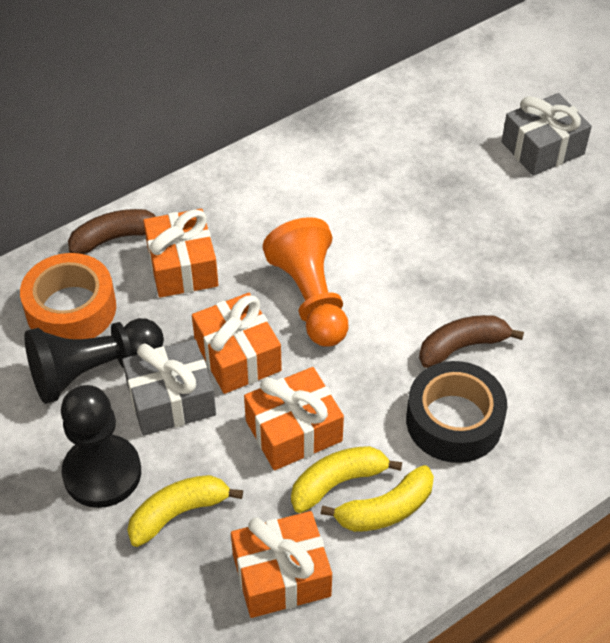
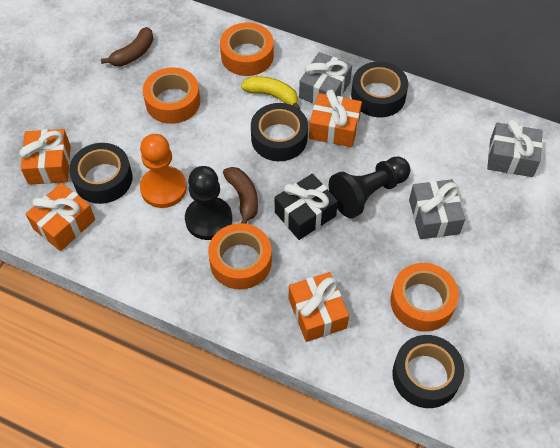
black gift: none = 0 -> [275,174,338,240] = 1
black tape: [406,361,507,463] = 1 -> [69,143,132,204] [251,103,308,161] [351,62,408,117] [392,335,464,408] = 4
grey gift: [122,339,216,436] [502,93,592,176] = 2 -> [299,52,352,105] [409,179,465,239] [487,119,543,177] = 3
orange tape: [20,253,116,339] = 1 -> [143,67,200,124] [208,223,272,289] [220,23,274,76] [390,263,459,332] = 4
yellow banana: [127,475,243,547] [291,446,402,513] [321,465,434,532] = 3 -> [241,76,300,109] = 1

==*==

### [Problem requirements]
Everything from the line with "grey gift: [122,339,216,436]" to the end of the listing above needs to be duplicated exactly, both end lines included, with nothing more.

### [Task solution]
grey gift: [122,339,216,436] [502,93,592,176] = 2 -> [299,52,352,105] [409,179,465,239] [487,119,543,177] = 3
orange tape: [20,253,116,339] = 1 -> [143,67,200,124] [208,223,272,289] [220,23,274,76] [390,263,459,332] = 4
yellow banana: [127,475,243,547] [291,446,402,513] [321,465,434,532] = 3 -> [241,76,300,109] = 1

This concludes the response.